__Aim of the exercise__. Every record, from the first to the last, is to be printed again exactly.

Dataset records: Begin

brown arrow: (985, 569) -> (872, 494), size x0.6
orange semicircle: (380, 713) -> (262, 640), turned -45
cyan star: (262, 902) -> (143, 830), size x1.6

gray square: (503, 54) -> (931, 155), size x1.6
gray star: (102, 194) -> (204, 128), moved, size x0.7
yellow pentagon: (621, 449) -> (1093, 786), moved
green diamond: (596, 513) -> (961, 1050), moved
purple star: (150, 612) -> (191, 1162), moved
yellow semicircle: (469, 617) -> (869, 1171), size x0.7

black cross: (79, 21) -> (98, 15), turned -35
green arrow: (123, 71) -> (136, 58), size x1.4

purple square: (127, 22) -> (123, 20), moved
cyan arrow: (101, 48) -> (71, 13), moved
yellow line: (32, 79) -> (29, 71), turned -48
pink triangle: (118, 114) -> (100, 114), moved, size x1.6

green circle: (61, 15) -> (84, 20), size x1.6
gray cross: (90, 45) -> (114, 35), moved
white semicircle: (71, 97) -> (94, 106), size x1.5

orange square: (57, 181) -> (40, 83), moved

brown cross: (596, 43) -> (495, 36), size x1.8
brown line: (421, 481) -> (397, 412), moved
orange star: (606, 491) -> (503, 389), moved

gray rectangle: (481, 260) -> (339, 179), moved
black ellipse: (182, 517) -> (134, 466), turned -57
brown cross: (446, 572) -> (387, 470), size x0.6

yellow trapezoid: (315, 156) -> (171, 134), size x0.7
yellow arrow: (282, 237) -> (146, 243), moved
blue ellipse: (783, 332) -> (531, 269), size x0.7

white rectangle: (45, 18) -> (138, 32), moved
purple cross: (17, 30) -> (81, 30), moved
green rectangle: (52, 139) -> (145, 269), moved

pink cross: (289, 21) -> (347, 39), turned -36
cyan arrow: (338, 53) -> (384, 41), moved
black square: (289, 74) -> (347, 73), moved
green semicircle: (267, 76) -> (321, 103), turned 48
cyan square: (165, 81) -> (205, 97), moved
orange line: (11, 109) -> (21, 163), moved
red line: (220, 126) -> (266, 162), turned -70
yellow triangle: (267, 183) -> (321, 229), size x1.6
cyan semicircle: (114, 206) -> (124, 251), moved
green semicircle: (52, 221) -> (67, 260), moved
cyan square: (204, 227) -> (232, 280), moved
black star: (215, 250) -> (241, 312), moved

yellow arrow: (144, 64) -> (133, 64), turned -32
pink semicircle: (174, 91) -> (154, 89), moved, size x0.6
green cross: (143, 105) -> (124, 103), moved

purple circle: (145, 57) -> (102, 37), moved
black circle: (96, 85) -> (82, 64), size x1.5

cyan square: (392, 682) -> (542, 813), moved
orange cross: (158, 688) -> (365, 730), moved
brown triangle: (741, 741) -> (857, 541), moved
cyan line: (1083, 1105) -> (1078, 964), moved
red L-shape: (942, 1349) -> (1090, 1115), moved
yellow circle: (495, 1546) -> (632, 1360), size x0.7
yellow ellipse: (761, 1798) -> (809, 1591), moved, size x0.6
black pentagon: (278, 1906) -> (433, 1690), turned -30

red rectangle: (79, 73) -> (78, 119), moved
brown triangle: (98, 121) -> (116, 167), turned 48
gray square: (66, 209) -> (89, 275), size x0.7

Dataset records: End

__Answer to the problem__.
brown arrow: (985, 569) -> (872, 494), size x0.6
orange semicircle: (380, 713) -> (262, 640), turned -45
cyan star: (262, 902) -> (143, 830), size x1.6

gray square: (503, 54) -> (931, 155), size x1.6
gray star: (102, 194) -> (204, 128), moved, size x0.7
yellow pentagon: (621, 449) -> (1093, 786), moved
green diamond: (596, 513) -> (961, 1050), moved
purple star: (150, 612) -> (191, 1162), moved
yellow semicircle: (469, 617) -> (869, 1171), size x0.7

black cross: (79, 21) -> (98, 15), turned -35
green arrow: (123, 71) -> (136, 58), size x1.4

purple square: (127, 22) -> (123, 20), moved
cyan arrow: (101, 48) -> (71, 13), moved
yellow line: (32, 79) -> (29, 71), turned -48
pink triangle: (118, 114) -> (100, 114), moved, size x1.6

green circle: (61, 15) -> (84, 20), size x1.6
gray cross: (90, 45) -> (114, 35), moved
white semicircle: (71, 97) -> (94, 106), size x1.5

orange square: (57, 181) -> (40, 83), moved

brown cross: (596, 43) -> (495, 36), size x1.8
brown line: (421, 481) -> (397, 412), moved
orange star: (606, 491) -> (503, 389), moved

gray rectangle: (481, 260) -> (339, 179), moved
black ellipse: (182, 517) -> (134, 466), turned -57
brown cross: (446, 572) -> (387, 470), size x0.6

yellow trapezoid: (315, 156) -> (171, 134), size x0.7
yellow arrow: (282, 237) -> (146, 243), moved
blue ellipse: (783, 332) -> (531, 269), size x0.7

white rectangle: (45, 18) -> (138, 32), moved
purple cross: (17, 30) -> (81, 30), moved
green rectangle: (52, 139) -> (145, 269), moved

pink cross: (289, 21) -> (347, 39), turned -36
cyan arrow: (338, 53) -> (384, 41), moved
black square: (289, 74) -> (347, 73), moved
green semicircle: (267, 76) -> (321, 103), turned 48
cyan square: (165, 81) -> (205, 97), moved
orange line: (11, 109) -> (21, 163), moved
red line: (220, 126) -> (266, 162), turned -70
yellow triangle: (267, 183) -> (321, 229), size x1.6
cyan semicircle: (114, 206) -> (124, 251), moved
green semicircle: (52, 221) -> (67, 260), moved
cyan square: (204, 227) -> (232, 280), moved
black star: (215, 250) -> (241, 312), moved

yellow arrow: (144, 64) -> (133, 64), turned -32
pink semicircle: (174, 91) -> (154, 89), moved, size x0.6
green cross: (143, 105) -> (124, 103), moved

purple circle: (145, 57) -> (102, 37), moved
black circle: (96, 85) -> (82, 64), size x1.5

cyan square: (392, 682) -> (542, 813), moved
orange cross: (158, 688) -> (365, 730), moved
brown triangle: (741, 741) -> (857, 541), moved
cyan line: (1083, 1105) -> (1078, 964), moved
red L-shape: (942, 1349) -> (1090, 1115), moved
yellow circle: (495, 1546) -> (632, 1360), size x0.7
yellow ellipse: (761, 1798) -> (809, 1591), moved, size x0.6
black pentagon: (278, 1906) -> (433, 1690), turned -30

red rectangle: (79, 73) -> (78, 119), moved
brown triangle: (98, 121) -> (116, 167), turned 48
gray square: (66, 209) -> (89, 275), size x0.7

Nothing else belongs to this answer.